• **Task instructions**
The result should be an exact copy of the entries below, free of pictures.

(Dataset entries)
+++++
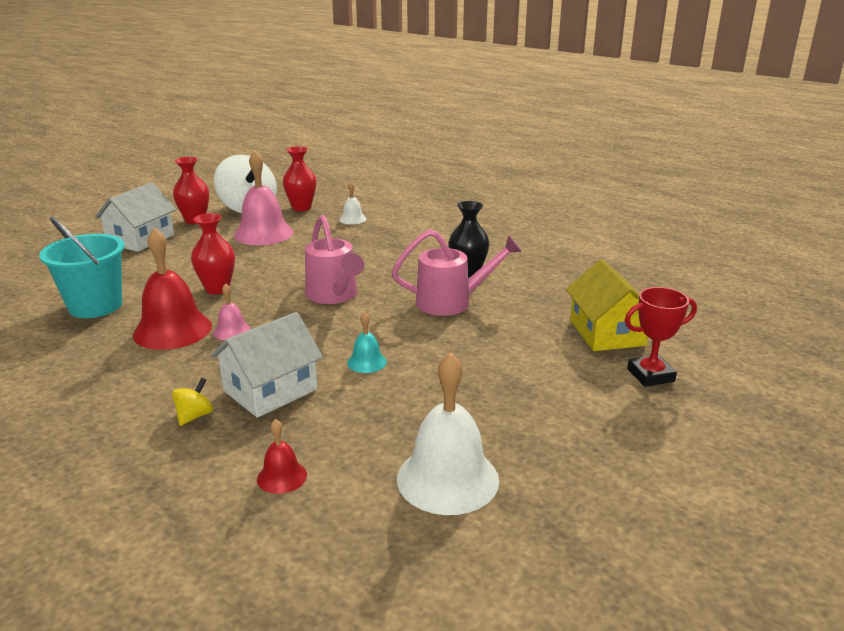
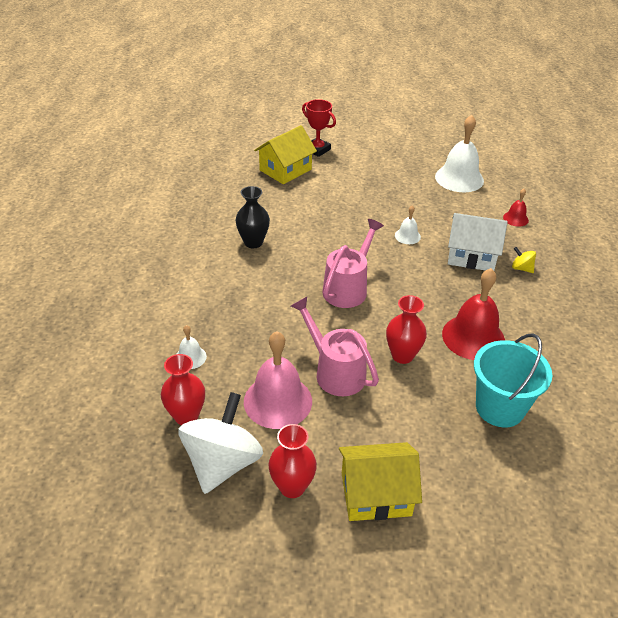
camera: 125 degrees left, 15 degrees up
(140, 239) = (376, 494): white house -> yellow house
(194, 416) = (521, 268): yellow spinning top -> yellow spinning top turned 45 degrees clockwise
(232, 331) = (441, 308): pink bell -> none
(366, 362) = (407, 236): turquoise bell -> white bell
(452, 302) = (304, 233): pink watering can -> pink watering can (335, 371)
+++++
• **Output of the task**
camera: 125 degrees left, 15 degrees up
(140, 239) = (376, 494): white house -> yellow house
(194, 416) = (521, 268): yellow spinning top -> yellow spinning top turned 45 degrees clockwise
(232, 331) = (441, 308): pink bell -> none
(366, 362) = (407, 236): turquoise bell -> white bell
(452, 302) = (304, 233): pink watering can -> pink watering can (335, 371)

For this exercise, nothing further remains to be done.